▸ EXERCISE DIRECTIONS:
In the listing beneath this line, copy exactly the lines starting with the one containing "KEYS1 pin K1: D8 -> D10" and going on through the one containing "STEPPER pin GND: 3V3 -> GND".

*** Opening of DATA RECORDS ***

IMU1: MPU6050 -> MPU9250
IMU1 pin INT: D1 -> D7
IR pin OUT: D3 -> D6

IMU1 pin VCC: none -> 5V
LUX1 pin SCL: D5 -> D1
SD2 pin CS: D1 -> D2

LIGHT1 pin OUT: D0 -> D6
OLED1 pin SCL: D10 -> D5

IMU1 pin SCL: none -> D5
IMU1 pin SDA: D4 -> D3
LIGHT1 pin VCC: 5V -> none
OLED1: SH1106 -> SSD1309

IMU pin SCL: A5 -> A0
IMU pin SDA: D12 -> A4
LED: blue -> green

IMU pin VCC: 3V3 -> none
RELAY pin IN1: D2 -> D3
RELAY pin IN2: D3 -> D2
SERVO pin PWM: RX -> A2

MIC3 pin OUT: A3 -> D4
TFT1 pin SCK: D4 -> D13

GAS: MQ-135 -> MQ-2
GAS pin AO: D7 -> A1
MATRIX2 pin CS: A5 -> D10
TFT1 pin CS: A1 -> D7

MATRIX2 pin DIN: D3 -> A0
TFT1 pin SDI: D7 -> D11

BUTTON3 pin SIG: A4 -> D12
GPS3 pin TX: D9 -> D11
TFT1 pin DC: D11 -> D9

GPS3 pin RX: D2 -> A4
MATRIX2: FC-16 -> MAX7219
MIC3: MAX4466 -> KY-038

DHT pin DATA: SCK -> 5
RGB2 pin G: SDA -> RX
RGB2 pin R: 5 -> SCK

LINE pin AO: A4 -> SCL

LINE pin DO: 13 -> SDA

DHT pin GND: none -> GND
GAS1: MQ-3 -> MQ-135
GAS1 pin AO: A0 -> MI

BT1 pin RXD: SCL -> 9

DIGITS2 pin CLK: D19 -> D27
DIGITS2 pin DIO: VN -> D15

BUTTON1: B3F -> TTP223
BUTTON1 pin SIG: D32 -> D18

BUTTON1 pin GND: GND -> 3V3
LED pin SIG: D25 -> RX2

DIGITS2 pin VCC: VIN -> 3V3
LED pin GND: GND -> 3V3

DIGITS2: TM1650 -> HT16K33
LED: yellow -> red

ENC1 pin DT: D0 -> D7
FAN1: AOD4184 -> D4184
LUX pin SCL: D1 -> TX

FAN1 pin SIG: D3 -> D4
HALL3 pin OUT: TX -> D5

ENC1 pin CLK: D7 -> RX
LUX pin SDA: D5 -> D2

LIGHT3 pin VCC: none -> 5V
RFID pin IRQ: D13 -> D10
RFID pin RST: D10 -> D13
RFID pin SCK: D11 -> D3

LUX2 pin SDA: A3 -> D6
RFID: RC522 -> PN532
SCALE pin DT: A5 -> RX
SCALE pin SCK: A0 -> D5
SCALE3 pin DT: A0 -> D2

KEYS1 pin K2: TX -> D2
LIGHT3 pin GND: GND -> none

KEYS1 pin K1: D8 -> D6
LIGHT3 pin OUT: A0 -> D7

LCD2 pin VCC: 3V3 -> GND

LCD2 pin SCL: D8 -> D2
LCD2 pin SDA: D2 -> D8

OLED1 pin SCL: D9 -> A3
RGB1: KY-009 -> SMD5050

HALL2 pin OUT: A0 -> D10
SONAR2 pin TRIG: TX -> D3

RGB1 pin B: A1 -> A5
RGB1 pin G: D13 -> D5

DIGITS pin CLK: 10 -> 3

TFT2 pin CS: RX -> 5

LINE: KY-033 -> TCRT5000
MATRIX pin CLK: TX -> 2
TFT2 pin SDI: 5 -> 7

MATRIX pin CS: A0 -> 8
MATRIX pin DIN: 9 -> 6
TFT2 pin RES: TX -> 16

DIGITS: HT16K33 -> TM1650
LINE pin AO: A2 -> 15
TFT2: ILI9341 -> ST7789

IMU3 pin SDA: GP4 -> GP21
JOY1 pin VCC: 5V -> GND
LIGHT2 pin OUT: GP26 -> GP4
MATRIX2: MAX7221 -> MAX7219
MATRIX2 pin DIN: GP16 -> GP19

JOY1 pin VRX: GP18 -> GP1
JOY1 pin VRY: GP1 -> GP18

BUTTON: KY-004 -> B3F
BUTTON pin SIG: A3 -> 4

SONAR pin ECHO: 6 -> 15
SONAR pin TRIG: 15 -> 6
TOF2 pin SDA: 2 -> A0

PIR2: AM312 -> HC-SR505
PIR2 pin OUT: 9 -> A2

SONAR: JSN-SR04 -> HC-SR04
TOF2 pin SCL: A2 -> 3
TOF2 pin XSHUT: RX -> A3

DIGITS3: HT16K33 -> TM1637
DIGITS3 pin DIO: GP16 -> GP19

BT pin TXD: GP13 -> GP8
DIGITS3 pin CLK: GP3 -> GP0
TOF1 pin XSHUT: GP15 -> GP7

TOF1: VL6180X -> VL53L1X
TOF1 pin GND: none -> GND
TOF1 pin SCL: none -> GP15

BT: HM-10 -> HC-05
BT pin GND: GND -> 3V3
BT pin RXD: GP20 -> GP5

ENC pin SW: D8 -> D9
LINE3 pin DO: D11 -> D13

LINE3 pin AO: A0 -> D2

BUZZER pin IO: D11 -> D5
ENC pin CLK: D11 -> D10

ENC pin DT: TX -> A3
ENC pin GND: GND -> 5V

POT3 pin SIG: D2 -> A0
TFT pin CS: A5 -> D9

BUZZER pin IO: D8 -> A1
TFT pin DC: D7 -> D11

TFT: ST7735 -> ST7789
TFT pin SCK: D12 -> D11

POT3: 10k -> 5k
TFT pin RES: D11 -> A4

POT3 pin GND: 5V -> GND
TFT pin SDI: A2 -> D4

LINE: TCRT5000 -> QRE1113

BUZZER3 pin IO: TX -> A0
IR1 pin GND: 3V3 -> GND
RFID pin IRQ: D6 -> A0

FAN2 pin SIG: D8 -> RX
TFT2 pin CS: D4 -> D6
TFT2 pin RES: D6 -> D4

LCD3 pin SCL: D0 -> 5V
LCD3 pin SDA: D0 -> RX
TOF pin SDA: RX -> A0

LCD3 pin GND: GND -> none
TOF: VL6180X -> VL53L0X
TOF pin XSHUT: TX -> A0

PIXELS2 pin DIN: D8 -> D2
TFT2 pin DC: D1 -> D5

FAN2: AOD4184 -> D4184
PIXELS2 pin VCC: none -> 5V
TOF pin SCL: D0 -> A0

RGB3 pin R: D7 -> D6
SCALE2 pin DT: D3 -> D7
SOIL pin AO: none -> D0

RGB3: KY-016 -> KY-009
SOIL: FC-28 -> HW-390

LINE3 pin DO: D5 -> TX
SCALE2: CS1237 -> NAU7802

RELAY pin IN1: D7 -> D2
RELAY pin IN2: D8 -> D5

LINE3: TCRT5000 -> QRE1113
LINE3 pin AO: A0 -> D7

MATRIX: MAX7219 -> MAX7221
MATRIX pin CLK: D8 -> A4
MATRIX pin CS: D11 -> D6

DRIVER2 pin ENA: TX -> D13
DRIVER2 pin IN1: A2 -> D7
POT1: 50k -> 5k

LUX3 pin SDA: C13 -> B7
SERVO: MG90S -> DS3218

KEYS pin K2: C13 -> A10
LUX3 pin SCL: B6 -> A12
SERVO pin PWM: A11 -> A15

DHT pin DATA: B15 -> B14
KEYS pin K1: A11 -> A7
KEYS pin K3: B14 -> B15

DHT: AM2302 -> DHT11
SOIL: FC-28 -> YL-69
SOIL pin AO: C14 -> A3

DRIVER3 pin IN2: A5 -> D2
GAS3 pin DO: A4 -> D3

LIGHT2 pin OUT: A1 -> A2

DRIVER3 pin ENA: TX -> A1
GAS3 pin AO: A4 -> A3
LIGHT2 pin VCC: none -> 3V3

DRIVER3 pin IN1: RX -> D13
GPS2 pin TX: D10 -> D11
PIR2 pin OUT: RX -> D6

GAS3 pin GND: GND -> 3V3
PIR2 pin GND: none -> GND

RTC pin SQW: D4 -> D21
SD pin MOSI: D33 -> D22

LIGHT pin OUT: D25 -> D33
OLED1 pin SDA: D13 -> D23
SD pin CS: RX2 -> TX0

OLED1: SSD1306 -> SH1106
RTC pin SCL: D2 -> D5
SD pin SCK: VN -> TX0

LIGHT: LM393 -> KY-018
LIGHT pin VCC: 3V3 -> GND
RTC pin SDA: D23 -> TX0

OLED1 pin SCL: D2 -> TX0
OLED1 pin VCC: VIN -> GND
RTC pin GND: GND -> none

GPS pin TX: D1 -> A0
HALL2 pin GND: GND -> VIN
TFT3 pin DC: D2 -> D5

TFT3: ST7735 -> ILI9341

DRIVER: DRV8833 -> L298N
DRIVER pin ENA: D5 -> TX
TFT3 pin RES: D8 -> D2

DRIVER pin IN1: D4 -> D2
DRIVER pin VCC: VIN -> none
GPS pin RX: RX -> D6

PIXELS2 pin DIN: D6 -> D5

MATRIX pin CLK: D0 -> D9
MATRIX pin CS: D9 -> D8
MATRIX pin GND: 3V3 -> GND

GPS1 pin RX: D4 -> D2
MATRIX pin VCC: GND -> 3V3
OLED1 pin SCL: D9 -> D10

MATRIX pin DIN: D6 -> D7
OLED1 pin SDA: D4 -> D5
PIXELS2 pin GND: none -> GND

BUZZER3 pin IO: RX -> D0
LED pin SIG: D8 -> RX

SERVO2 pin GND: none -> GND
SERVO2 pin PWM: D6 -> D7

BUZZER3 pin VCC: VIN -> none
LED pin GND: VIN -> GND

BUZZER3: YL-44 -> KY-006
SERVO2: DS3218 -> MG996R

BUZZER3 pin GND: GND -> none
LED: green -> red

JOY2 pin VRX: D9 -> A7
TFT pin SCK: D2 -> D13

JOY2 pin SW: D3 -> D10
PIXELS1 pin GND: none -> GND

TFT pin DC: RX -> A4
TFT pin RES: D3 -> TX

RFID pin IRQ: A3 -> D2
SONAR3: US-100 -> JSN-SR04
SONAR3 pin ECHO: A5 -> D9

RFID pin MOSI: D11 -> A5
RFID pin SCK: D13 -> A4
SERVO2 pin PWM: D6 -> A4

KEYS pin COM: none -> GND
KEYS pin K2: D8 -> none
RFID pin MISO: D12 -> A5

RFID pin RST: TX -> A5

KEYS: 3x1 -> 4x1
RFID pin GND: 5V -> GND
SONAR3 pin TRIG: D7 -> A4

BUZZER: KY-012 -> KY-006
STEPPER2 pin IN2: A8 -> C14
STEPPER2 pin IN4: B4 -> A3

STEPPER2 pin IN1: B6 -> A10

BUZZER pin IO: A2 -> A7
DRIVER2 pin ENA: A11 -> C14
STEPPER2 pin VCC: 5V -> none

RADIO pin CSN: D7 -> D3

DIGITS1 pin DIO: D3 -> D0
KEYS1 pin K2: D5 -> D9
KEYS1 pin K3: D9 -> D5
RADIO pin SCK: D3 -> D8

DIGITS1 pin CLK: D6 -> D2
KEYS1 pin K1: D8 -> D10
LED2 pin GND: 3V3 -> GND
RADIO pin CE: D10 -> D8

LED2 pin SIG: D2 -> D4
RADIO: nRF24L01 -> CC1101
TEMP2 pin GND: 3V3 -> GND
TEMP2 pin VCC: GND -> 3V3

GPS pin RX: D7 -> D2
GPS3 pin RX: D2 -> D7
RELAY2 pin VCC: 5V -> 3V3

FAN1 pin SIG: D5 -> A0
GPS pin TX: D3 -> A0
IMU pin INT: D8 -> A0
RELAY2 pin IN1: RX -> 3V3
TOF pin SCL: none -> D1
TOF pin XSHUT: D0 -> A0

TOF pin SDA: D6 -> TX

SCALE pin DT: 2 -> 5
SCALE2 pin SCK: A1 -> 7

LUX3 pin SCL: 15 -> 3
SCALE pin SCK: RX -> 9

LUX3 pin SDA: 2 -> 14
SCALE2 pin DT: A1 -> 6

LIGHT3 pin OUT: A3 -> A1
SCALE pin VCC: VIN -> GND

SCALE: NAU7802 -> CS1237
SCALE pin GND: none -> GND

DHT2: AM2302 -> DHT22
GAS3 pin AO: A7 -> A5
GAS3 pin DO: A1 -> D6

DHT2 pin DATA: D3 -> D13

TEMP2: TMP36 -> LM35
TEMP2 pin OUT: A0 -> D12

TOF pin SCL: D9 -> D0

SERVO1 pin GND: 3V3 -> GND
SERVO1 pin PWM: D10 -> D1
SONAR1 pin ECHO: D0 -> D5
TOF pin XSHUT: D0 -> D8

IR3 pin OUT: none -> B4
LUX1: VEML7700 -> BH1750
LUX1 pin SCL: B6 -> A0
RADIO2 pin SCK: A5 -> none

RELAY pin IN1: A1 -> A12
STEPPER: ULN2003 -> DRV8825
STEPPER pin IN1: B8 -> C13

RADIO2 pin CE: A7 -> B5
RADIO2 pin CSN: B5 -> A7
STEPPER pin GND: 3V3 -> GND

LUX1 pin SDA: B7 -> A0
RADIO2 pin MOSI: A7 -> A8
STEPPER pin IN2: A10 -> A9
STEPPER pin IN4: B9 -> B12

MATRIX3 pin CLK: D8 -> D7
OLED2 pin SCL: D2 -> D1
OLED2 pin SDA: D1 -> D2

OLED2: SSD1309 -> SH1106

*** Close of DATA RECORDS ***

▸ RESULT OF THE TASK:
KEYS1 pin K1: D8 -> D10
LED2 pin GND: 3V3 -> GND
RADIO pin CE: D10 -> D8

LED2 pin SIG: D2 -> D4
RADIO: nRF24L01 -> CC1101
TEMP2 pin GND: 3V3 -> GND
TEMP2 pin VCC: GND -> 3V3

GPS pin RX: D7 -> D2
GPS3 pin RX: D2 -> D7
RELAY2 pin VCC: 5V -> 3V3

FAN1 pin SIG: D5 -> A0
GPS pin TX: D3 -> A0
IMU pin INT: D8 -> A0
RELAY2 pin IN1: RX -> 3V3
TOF pin SCL: none -> D1
TOF pin XSHUT: D0 -> A0

TOF pin SDA: D6 -> TX

SCALE pin DT: 2 -> 5
SCALE2 pin SCK: A1 -> 7

LUX3 pin SCL: 15 -> 3
SCALE pin SCK: RX -> 9

LUX3 pin SDA: 2 -> 14
SCALE2 pin DT: A1 -> 6

LIGHT3 pin OUT: A3 -> A1
SCALE pin VCC: VIN -> GND

SCALE: NAU7802 -> CS1237
SCALE pin GND: none -> GND

DHT2: AM2302 -> DHT22
GAS3 pin AO: A7 -> A5
GAS3 pin DO: A1 -> D6

DHT2 pin DATA: D3 -> D13

TEMP2: TMP36 -> LM35
TEMP2 pin OUT: A0 -> D12

TOF pin SCL: D9 -> D0

SERVO1 pin GND: 3V3 -> GND
SERVO1 pin PWM: D10 -> D1
SONAR1 pin ECHO: D0 -> D5
TOF pin XSHUT: D0 -> D8

IR3 pin OUT: none -> B4
LUX1: VEML7700 -> BH1750
LUX1 pin SCL: B6 -> A0
RADIO2 pin SCK: A5 -> none

RELAY pin IN1: A1 -> A12
STEPPER: ULN2003 -> DRV8825
STEPPER pin IN1: B8 -> C13

RADIO2 pin CE: A7 -> B5
RADIO2 pin CSN: B5 -> A7
STEPPER pin GND: 3V3 -> GND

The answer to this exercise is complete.